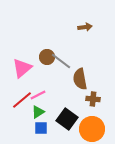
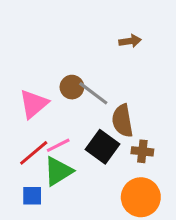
green triangle: (38, 112) -> (58, 171), size x1.5
black square: (67, 119) -> (103, 147), moved
blue square: (41, 128) -> (32, 196), moved

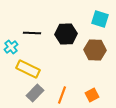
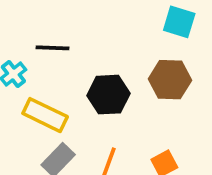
black hexagon: (66, 34) -> (108, 95), moved

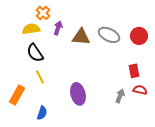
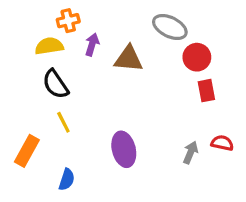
orange cross: (43, 13) -> (68, 21), turned 32
gray ellipse: (109, 35) -> (170, 27), moved
red circle: (139, 36) -> (197, 57), moved
red rectangle: (134, 71) -> (206, 91), moved

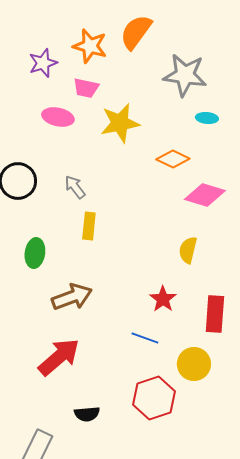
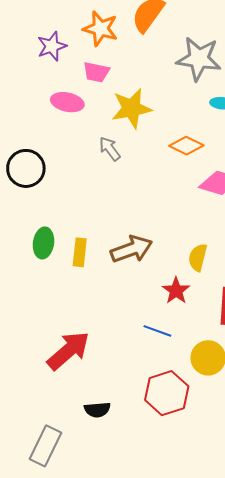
gray arrow: (75, 187) -> (110, 149), moved
yellow rectangle: (89, 226) -> (80, 252), moved
yellow semicircle: (188, 250) -> (198, 257), moved
brown arrow: (72, 297) -> (132, 249), moved

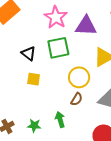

■ **What you will do**:
Return exactly the stretch above whose first line contains "black hexagon: (66, 34) -> (108, 95), moved" and whose last line contains "yellow rectangle: (89, 226)", and nothing outside it. The pictures should not appear.

■ **Answer to the exercise**:
black hexagon: (66, 34) -> (108, 95), moved

orange cross: (43, 13) -> (68, 21), turned 32
gray ellipse: (109, 35) -> (170, 27), moved
red circle: (139, 36) -> (197, 57), moved
red rectangle: (134, 71) -> (206, 91), moved

gray arrow: (75, 187) -> (110, 149), moved
yellow rectangle: (89, 226) -> (80, 252), moved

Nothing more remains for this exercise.